### Stored data entries

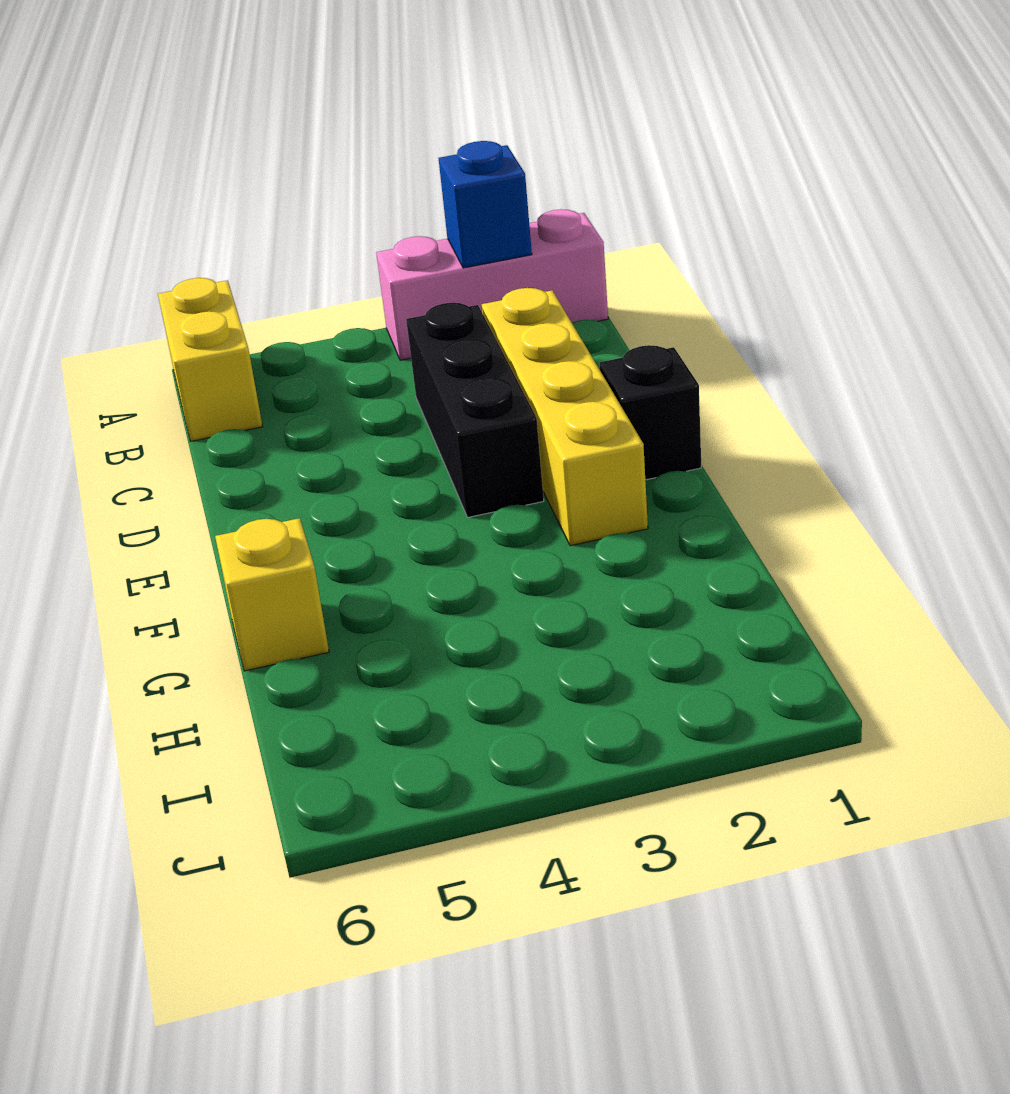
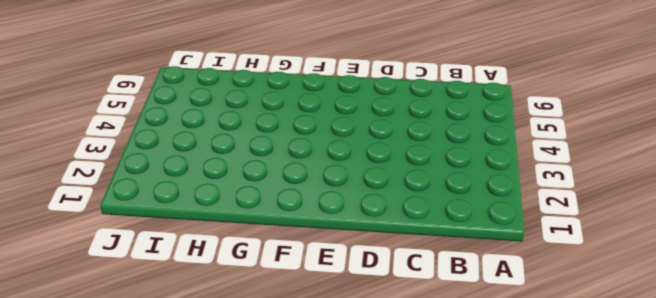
none -> pink 1x3 brick [376,209,608,360]
none -> yellow 1x2 brick [158,278,263,441]

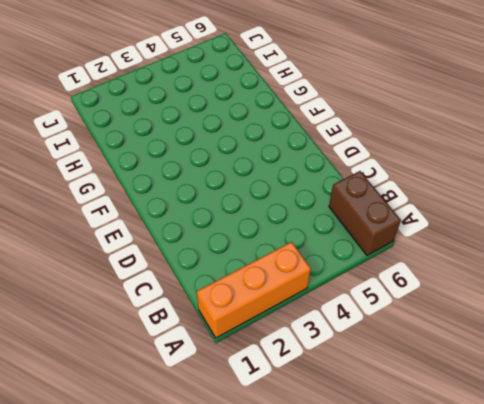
orange 1x3 brick [197,242,311,338] -> pink 1x3 brick [376,209,608,360]
brown 1x2 brick [329,171,401,255] -> yellow 1x2 brick [158,278,263,441]
none -> yellow 1x4 brick [482,288,648,546]
none -> black 1x3 brick [406,303,544,517]

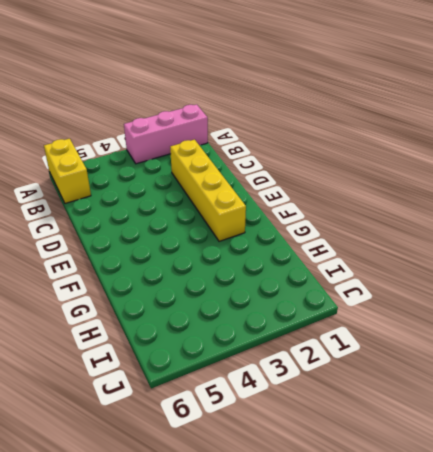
none -> black 1x3 brick [406,303,544,517]
none -> black 1x1 brick [600,345,701,480]

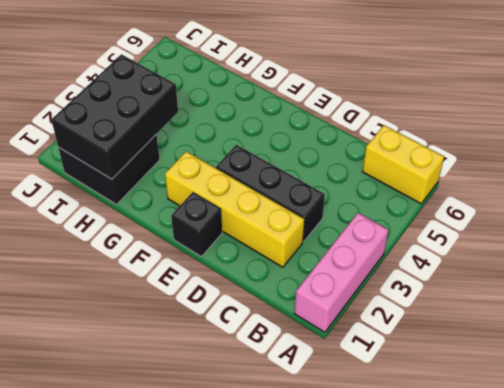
black 2x2 brick [58,135,160,204] -> none
black 2x3 brick [52,54,178,179] -> none
none -> yellow 1x1 brick [215,518,329,671]
none -> blue 1x1 brick [439,141,532,268]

### Action item
Within the data above, filter for lines containing the word "black" and copy each one.

### Problem solution
none -> black 1x3 brick [406,303,544,517]
none -> black 1x3 brick [406,303,544,517]
none -> black 1x1 brick [600,345,701,480]
black 2x2 brick [58,135,160,204] -> none
black 2x3 brick [52,54,178,179] -> none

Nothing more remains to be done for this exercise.